*Work item*. Down to the last line, repeat the entries exactly and drop any image.

(Object matching data)
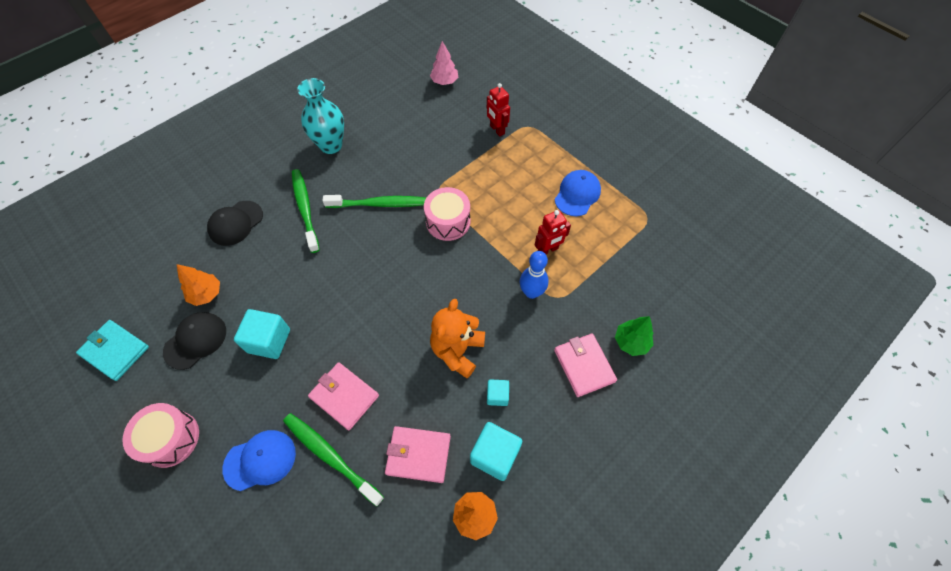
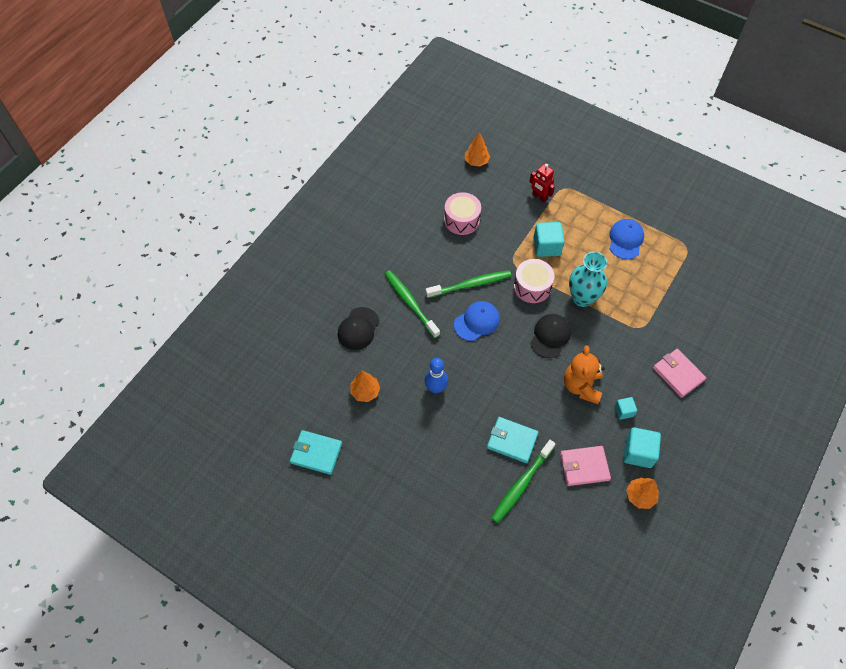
camera: 15 degrees left, 0 degrees up
(170, 439) = (396, 504): pink drum -> pink drum (462, 220)
(195, 341) = (376, 429): black cap -> black cap (550, 336)
(260, 460) = (471, 500): blue cap -> blue cap (477, 322)
(269, 341) = (434, 415): turquoise cube -> turquoise cube (546, 246)
(330, 456) = (521, 484): green toothbrush -> green toothbrush turned 75 degrees counterclockwise
(331, 145) = (405, 242): turquoise vase -> turquoise vase (582, 298)
(344, 396) = (512, 441): pink wallet -> turquoise wallet
(444, 82) = (476, 161): pink tree -> orange tree
(531, 292) = (619, 328): blue bowling pin -> blue bowling pin (436, 388)
(548, 250) = (619, 291): red robot -> none
(631, 342) = (706, 348): green tree -> none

*Answer for this exercise*.
camera: 15 degrees left, 0 degrees up
(170, 439) = (396, 504): pink drum -> pink drum (462, 220)
(195, 341) = (376, 429): black cap -> black cap (550, 336)
(260, 460) = (471, 500): blue cap -> blue cap (477, 322)
(269, 341) = (434, 415): turquoise cube -> turquoise cube (546, 246)
(330, 456) = (521, 484): green toothbrush -> green toothbrush turned 75 degrees counterclockwise
(331, 145) = (405, 242): turquoise vase -> turquoise vase (582, 298)
(344, 396) = (512, 441): pink wallet -> turquoise wallet
(444, 82) = (476, 161): pink tree -> orange tree
(531, 292) = (619, 328): blue bowling pin -> blue bowling pin (436, 388)
(548, 250) = (619, 291): red robot -> none
(631, 342) = (706, 348): green tree -> none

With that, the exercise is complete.